**Your assignment:** I'd like every line in the following listing that holds "rosy" copied.

**Input records:**
----

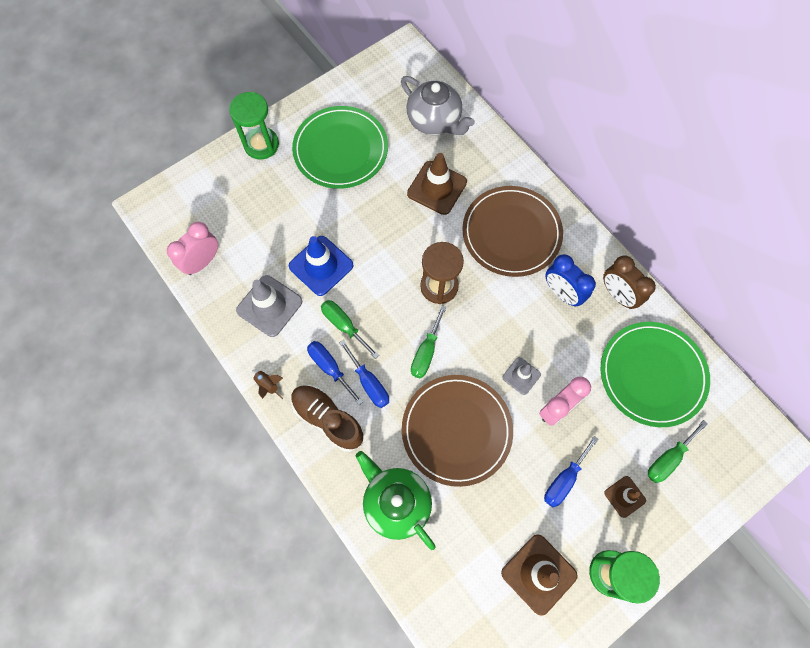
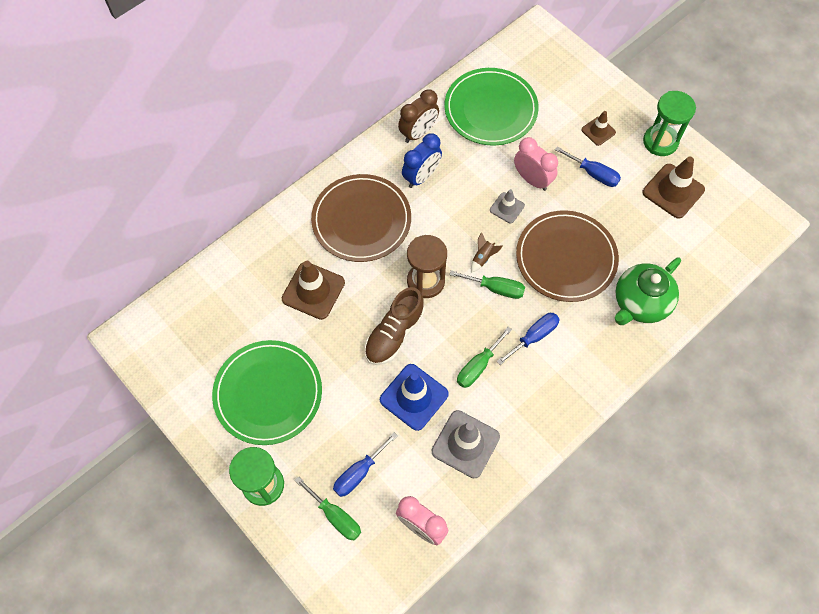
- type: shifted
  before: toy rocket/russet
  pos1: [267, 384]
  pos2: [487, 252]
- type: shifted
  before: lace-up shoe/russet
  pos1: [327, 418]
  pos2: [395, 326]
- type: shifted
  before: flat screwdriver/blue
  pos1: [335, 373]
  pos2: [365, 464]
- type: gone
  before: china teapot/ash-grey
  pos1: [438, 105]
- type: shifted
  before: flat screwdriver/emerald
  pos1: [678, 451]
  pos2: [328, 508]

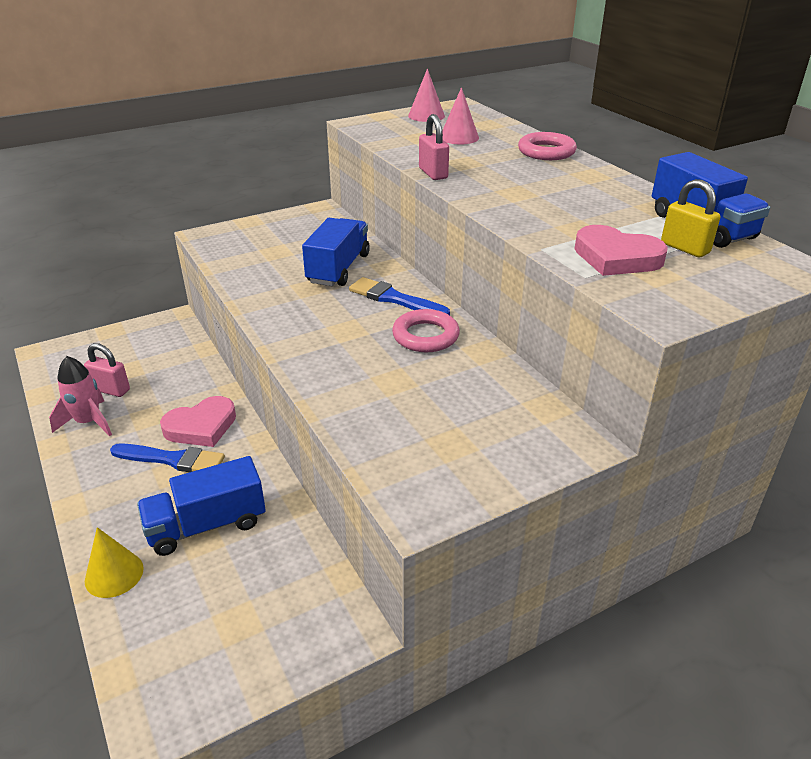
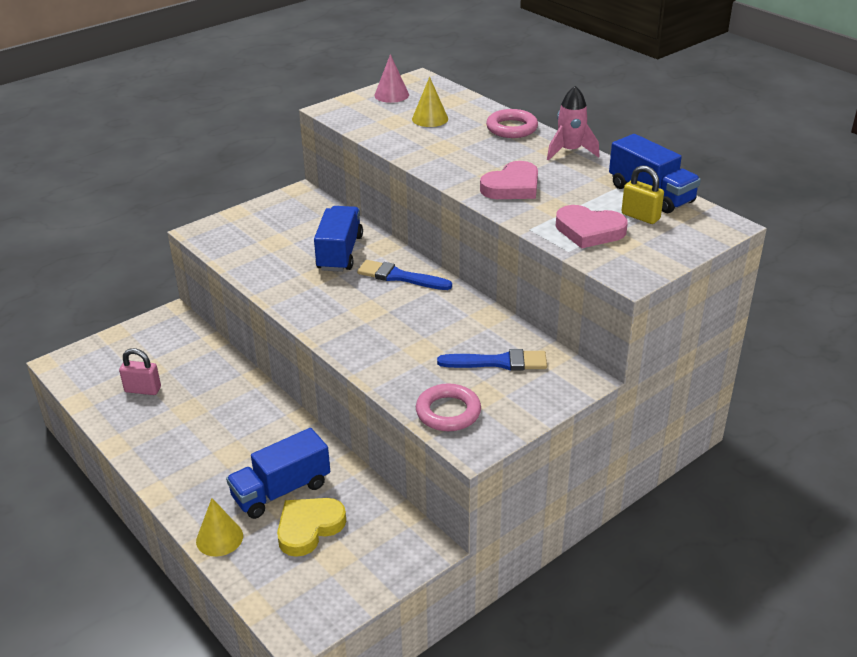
- type: shifted
  before: toy rocket/rosy
  pos1: [80, 396]
  pos2: [573, 123]
- type: shifted
  before: paint brush/blue
  pos1: [167, 457]
  pos2: [492, 359]
- type: shifted
  before: heart/rosy
  pos1: [198, 421]
  pos2: [509, 180]
- type: shifted
  before: ring/rosy
  pos1: [426, 330]
  pos2: [448, 407]
- type: gone
  before: padlock/rosy
  pos1: [434, 147]
- type: repainted
  before: cone/rosy
  after: cone/bright yellow
  pos1: [460, 115]
  pos2: [430, 102]
- type: new
  after: heart/bright yellow
  pos2: [311, 527]

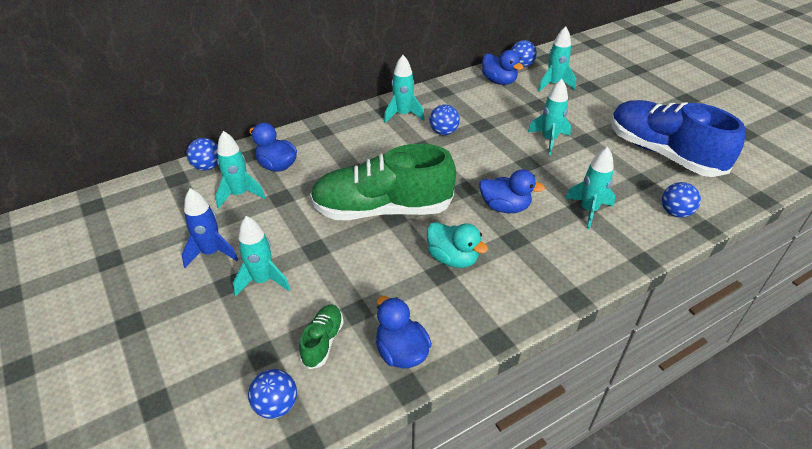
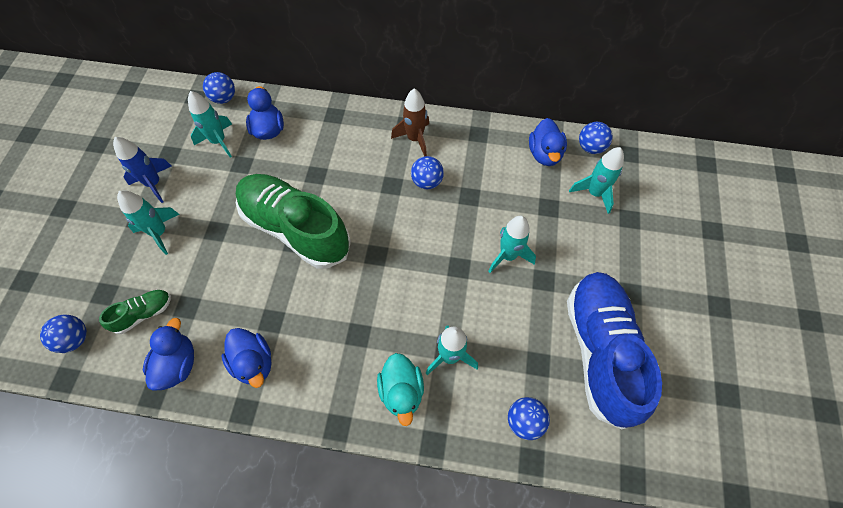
- type: repainted
  before: toy rocket/teal
  after: toy rocket/russet
  pos1: [404, 89]
  pos2: [410, 122]
- type: shifted
  before: duck/teal
  pos1: [457, 245]
  pos2: [400, 389]
- type: shifted
  before: duck/blue
  pos1: [512, 191]
  pos2: [247, 358]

----

**Answer to the problem:**
  before: toy rocket/rosy
  before: heart/rosy
  before: ring/rosy
  before: padlock/rosy
  before: cone/rosy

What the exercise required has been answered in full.